> YOUR GOAL:
Print exactly, and only, the lines from the one containing "(613, 259) = (369, 193): green" through the last line of the records below, both included; leave out the pictures.

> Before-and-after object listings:

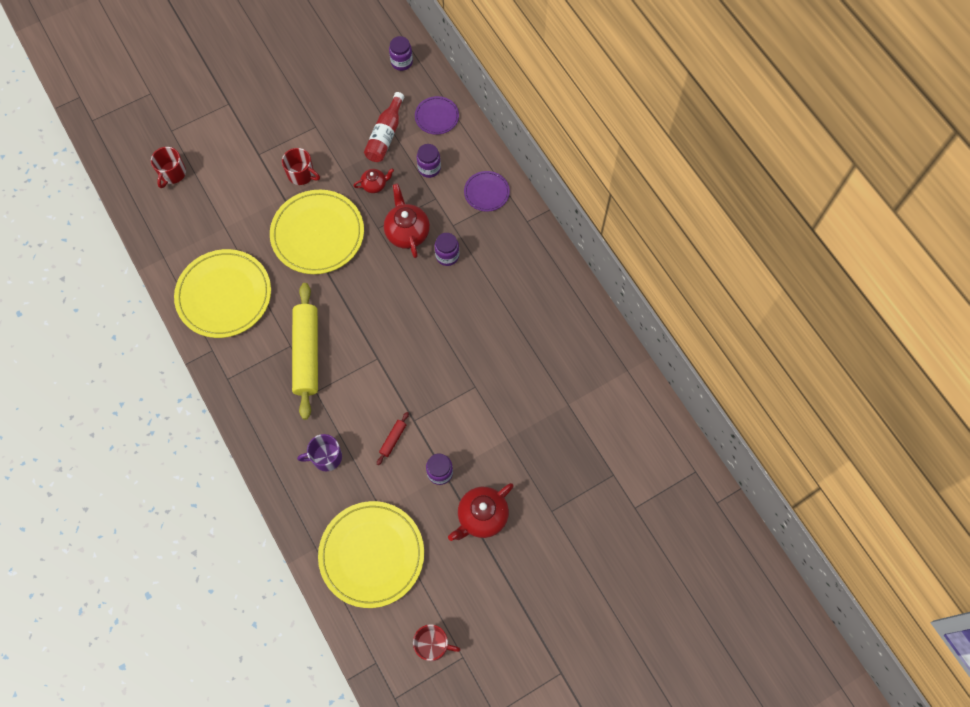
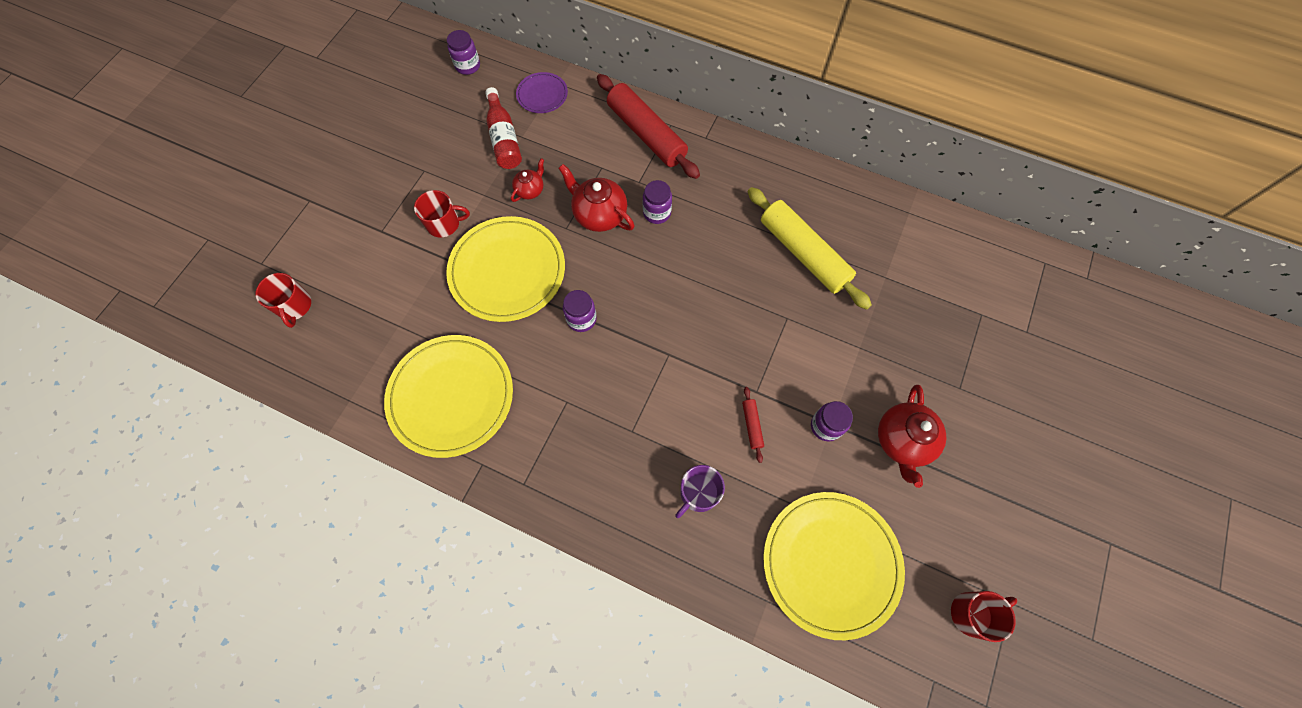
camera: 35 degrees left, 0 degrees up
(306, 354) = (591, 398): yellow rolling pin -> yellow rolling pin (803, 253)
(429, 168) = (573, 144): purple jar -> purple jar (581, 319)
(486, 192) = (646, 134): purple plate -> red rolling pin

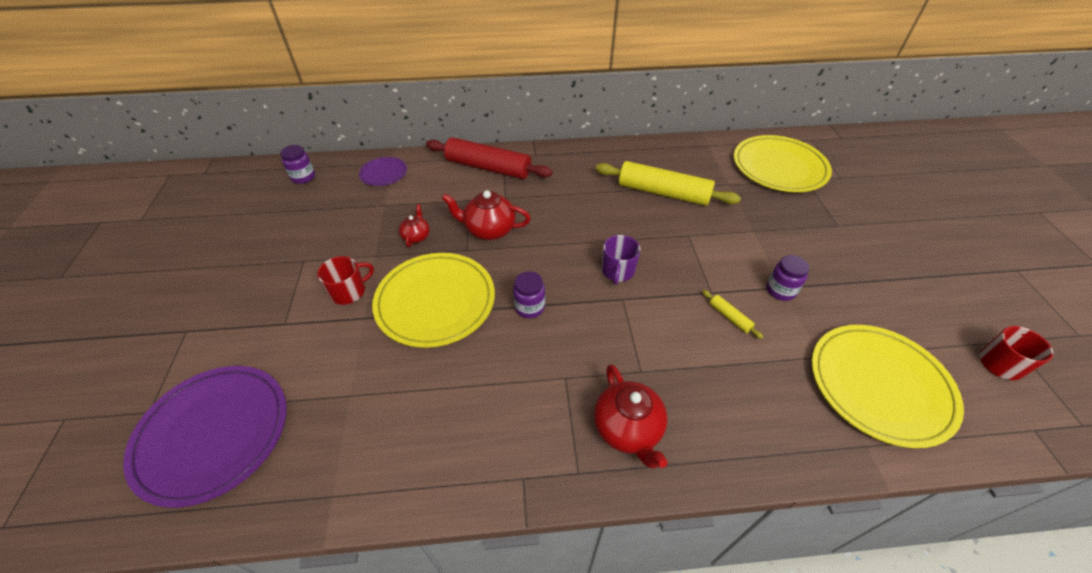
camera: 30 degrees left, 20 degrees down
(294, 306) = (213, 434): red mug -> purple plate
(451, 396) = (448, 431): yellow plate -> yellow plate (779, 167)
(504, 138) = (368, 211): red bottle -> none
(657, 213) = (535, 211): purple jar -> none
(698, 493) = (736, 390): purple mug -> purple mug (618, 271)
(752, 425) = (729, 317): red rolling pin -> yellow rolling pin
(902, 441) = (838, 274): red teapot -> red teapot (628, 429)

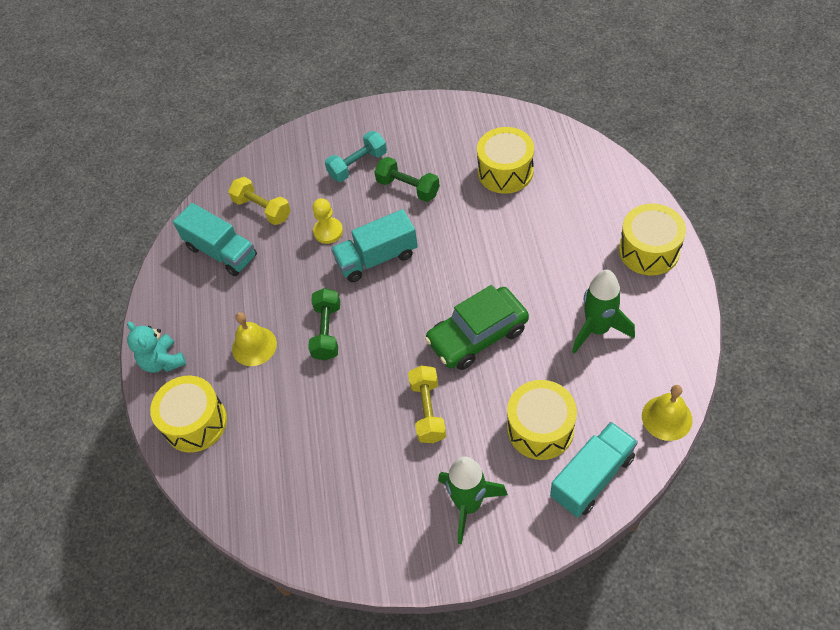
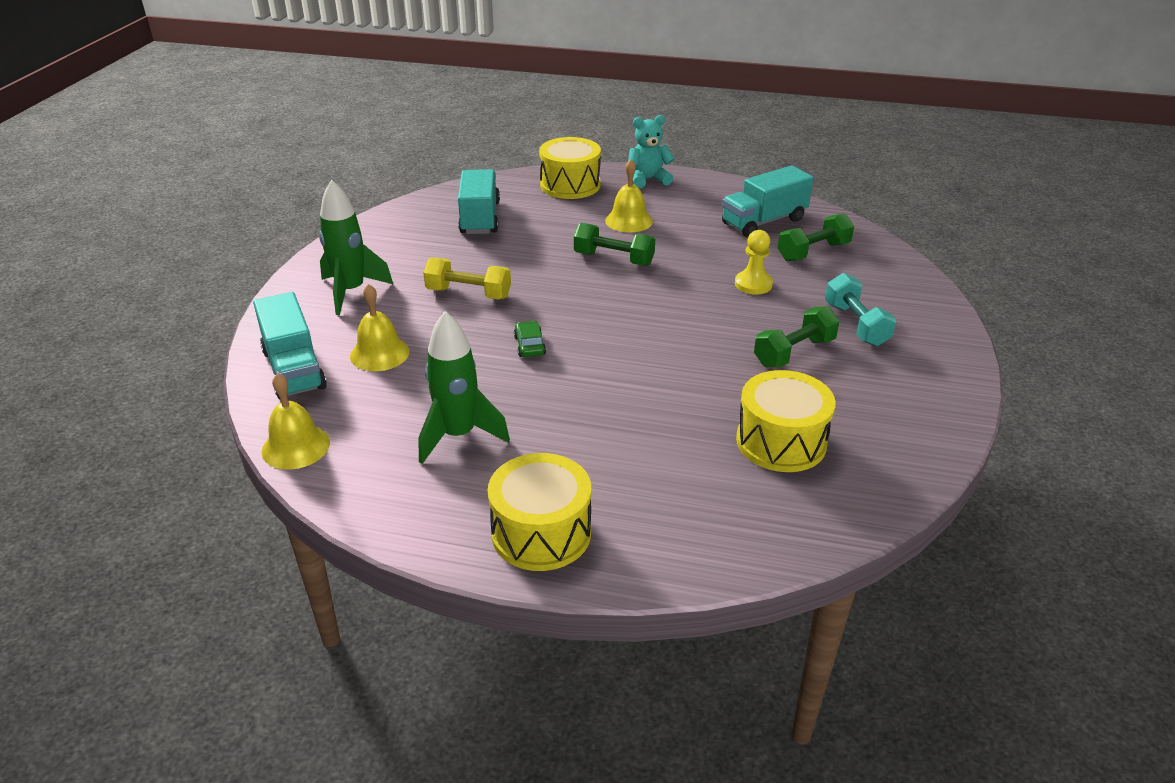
camera: 105 degrees right, 20 degrees down
(262, 209) = (813, 252): yellow dumbbell -> green dumbbell
(377, 258) = (691, 306): turquoise truck -> turquoise truck (480, 218)
(477, 335) = (529, 345): green car -> green car, size x0.42
(540, 428) = (379, 353): yellow drum -> yellow bell

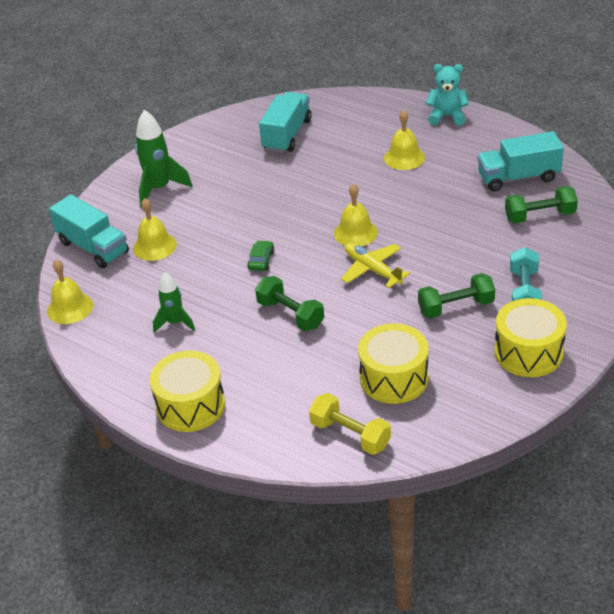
camera: 25 degrees right, 5 degrees up
(294, 369) = (93, 247): turquoise truck -> turquoise truck turned 45 degrees counterclockwise
(458, 436) = (175, 323): green rocket -> green rocket, size x0.63
(468, 293) = (241, 206): yellow dumbbell -> yellow dumbbell (350, 435)
(570, 185) = (377, 112): yellow drum -> yellow drum (528, 352)
(613, 259) = (369, 193): green dumbbell -> green dumbbell (290, 314)
(625, 298) = (355, 232): none -> yellow bell
(671, 332) = (372, 270): none -> yellow plane
(753, 284) = (466, 238): yellow pawn -> none

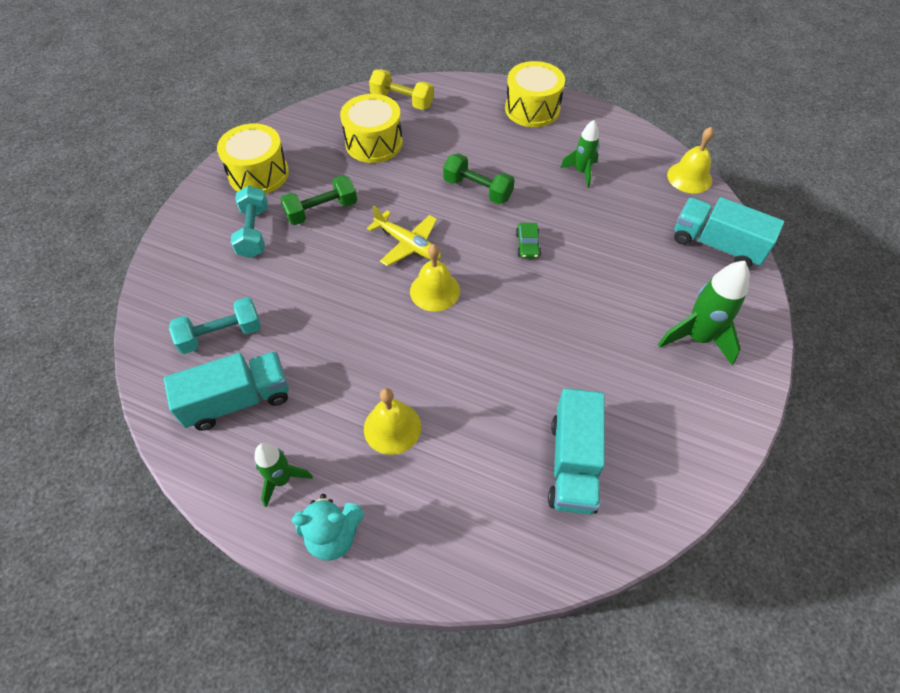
camera: 165 degrees right, 15 degrees up
(154, 246) = (651, 253): yellow bell -> none
(481, 139) = (282, 480): none -> green rocket
(540, 216) = (221, 335): green dumbbell -> turquoise dumbbell

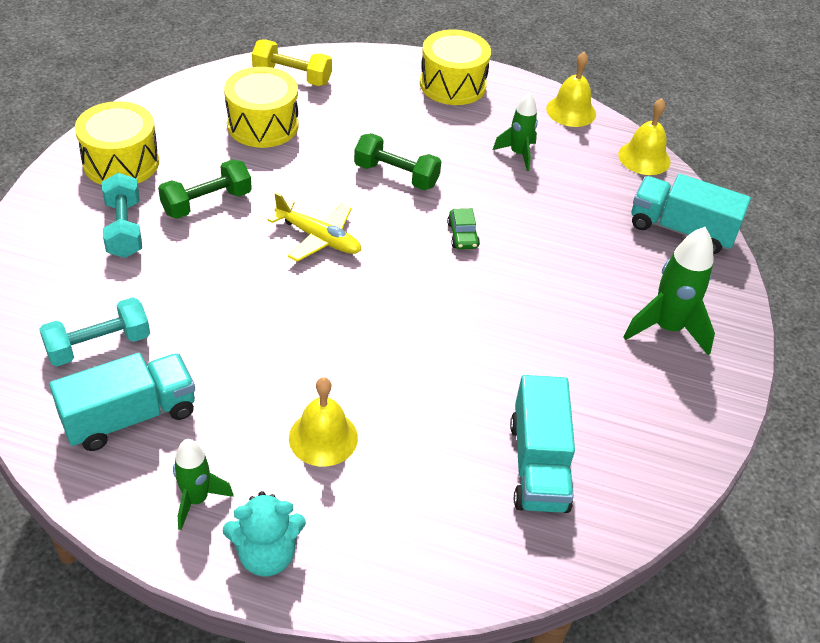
camera: 10 degrees left, 10 degrees down
(435, 291) = (357, 288): yellow bell -> yellow bell (571, 111)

> SOLUTION FOR THIS PROBLEM:
(613, 259) = (369, 193): green dumbbell -> green dumbbell (290, 314)
(625, 298) = (355, 232): none -> yellow bell
(671, 332) = (372, 270): none -> yellow plane
(753, 284) = (466, 238): yellow pawn -> none

camera: 165 degrees right, 15 degrees up
(154, 246) = (651, 253): yellow bell -> none
(481, 139) = (282, 480): none -> green rocket
(540, 216) = (221, 335): green dumbbell -> turquoise dumbbell

camera: 10 degrees left, 10 degrees down
(435, 291) = (357, 288): yellow bell -> yellow bell (571, 111)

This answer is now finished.